Stored items »

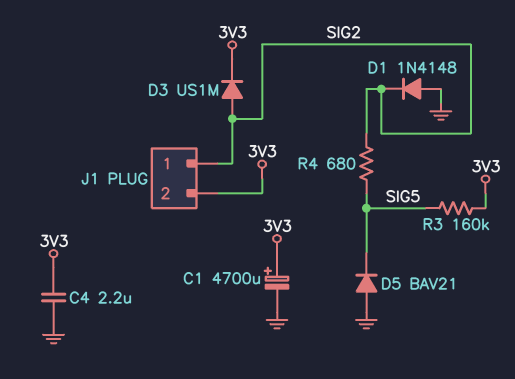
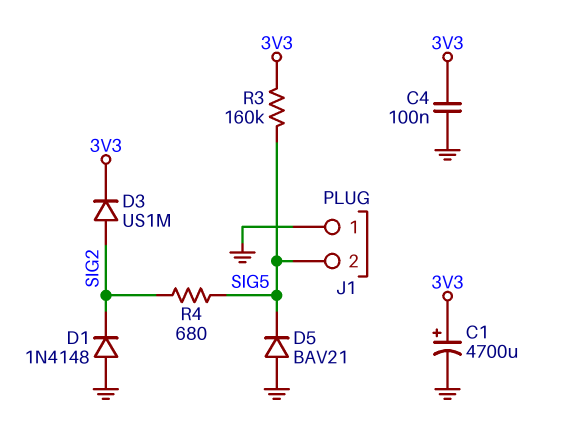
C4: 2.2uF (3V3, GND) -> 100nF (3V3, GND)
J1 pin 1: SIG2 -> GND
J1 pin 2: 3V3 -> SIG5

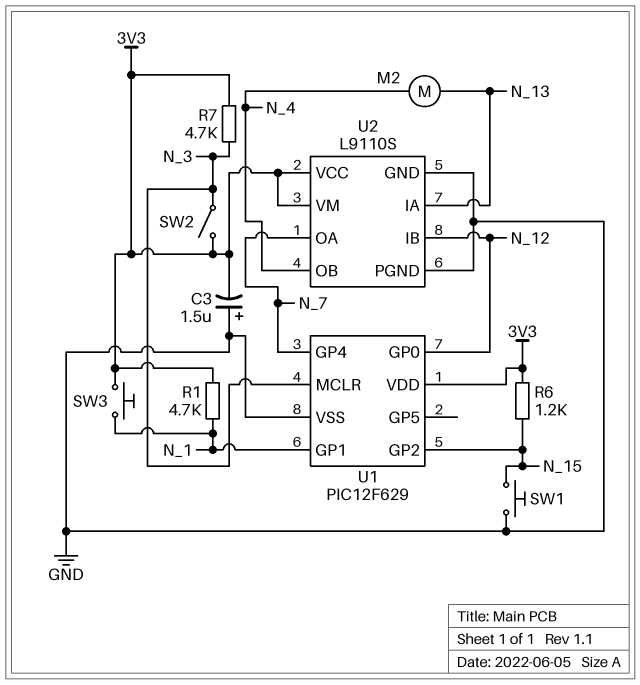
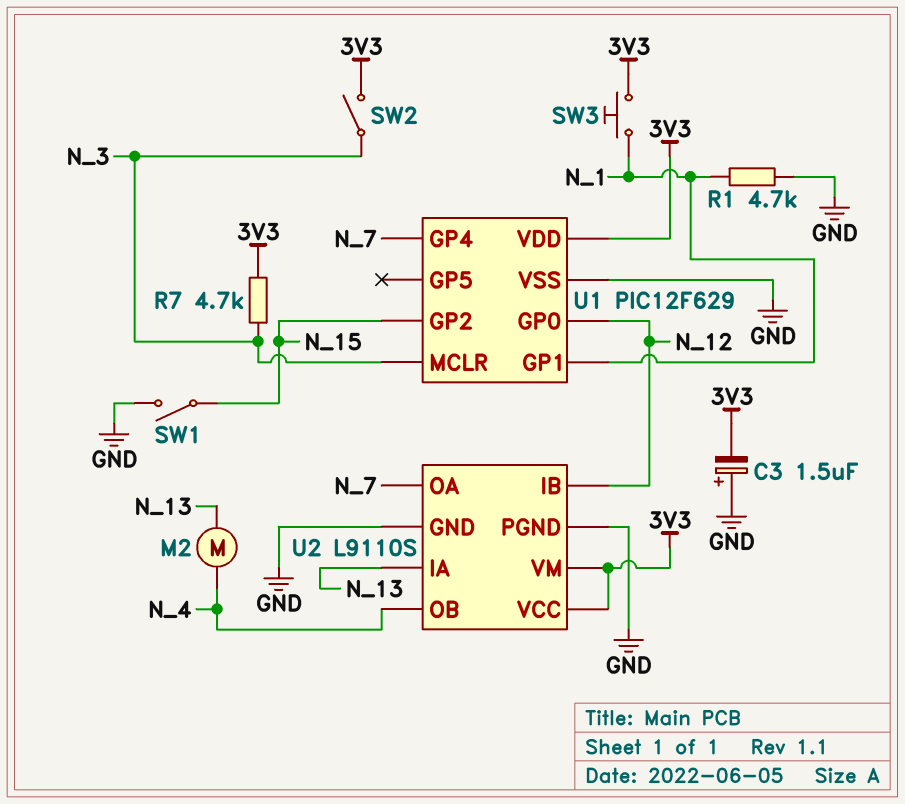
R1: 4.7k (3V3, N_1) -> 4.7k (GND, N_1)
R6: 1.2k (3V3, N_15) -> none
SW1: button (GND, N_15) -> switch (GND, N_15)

WORK INSTRUCTION » Retype the lines exactly as they appear, beginning with the line that contains "J1 pin 2: 3V3 -> SIG5" and ending with the final line of the entries, and omit the pictures.

ANSWER TO THE PROBLEM »
J1 pin 2: 3V3 -> SIG5

R1: 4.7k (3V3, N_1) -> 4.7k (GND, N_1)
R6: 1.2k (3V3, N_15) -> none
SW1: button (GND, N_15) -> switch (GND, N_15)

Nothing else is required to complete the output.